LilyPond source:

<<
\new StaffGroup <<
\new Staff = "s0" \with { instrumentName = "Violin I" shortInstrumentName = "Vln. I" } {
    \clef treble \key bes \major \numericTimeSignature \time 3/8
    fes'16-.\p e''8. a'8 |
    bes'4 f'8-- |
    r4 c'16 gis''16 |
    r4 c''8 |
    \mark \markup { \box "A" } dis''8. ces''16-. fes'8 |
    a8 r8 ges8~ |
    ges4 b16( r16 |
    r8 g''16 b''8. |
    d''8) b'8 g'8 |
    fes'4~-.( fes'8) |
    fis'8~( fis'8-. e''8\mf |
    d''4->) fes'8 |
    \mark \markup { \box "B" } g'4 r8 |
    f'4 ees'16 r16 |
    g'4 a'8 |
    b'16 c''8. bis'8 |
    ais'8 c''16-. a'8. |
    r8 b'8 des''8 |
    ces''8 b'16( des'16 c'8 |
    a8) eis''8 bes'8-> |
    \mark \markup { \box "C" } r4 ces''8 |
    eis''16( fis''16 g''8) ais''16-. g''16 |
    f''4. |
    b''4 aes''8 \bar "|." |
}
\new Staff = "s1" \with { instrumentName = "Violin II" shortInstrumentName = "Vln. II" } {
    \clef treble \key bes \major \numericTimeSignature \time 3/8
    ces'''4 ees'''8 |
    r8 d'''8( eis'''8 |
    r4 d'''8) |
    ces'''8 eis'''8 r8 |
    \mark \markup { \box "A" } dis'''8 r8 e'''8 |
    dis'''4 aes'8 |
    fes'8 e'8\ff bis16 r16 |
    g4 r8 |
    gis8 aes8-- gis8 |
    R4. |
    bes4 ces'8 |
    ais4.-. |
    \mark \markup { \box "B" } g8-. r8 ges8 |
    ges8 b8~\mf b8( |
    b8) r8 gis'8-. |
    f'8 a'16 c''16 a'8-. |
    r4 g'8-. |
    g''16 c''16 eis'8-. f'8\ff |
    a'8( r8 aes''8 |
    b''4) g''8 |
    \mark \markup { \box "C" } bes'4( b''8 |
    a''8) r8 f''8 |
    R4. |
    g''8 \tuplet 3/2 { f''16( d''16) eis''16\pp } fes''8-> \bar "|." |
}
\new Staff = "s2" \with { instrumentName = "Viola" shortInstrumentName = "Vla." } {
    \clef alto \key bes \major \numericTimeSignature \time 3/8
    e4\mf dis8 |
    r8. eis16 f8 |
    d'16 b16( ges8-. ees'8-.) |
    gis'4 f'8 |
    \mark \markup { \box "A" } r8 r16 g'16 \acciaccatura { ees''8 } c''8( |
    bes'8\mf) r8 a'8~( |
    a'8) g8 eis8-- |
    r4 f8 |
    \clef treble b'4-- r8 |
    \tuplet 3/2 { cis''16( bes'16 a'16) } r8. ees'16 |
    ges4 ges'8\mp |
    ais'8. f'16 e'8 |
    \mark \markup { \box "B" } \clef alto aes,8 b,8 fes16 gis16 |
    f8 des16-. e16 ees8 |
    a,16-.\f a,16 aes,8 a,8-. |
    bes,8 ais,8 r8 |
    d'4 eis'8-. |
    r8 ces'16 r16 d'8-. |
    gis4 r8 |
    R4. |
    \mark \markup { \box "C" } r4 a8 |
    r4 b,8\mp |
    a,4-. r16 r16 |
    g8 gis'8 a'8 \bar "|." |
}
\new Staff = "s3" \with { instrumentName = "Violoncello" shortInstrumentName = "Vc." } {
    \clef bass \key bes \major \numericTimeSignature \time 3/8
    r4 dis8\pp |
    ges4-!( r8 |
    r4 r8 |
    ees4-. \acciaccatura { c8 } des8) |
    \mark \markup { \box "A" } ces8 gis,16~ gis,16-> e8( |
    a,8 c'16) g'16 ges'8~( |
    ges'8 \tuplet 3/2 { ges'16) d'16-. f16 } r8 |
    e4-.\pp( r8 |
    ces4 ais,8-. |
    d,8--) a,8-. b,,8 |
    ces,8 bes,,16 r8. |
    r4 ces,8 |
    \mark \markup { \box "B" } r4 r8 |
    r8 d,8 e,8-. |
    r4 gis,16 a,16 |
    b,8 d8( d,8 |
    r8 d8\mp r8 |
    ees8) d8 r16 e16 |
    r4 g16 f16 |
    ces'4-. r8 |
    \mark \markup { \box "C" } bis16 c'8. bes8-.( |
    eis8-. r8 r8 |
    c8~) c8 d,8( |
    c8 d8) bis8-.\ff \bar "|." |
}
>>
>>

_ _ _ _ _ _ _

Required task: Please count the lines in the data above that contain the string "Violin", and reply with only that number.

The response: 2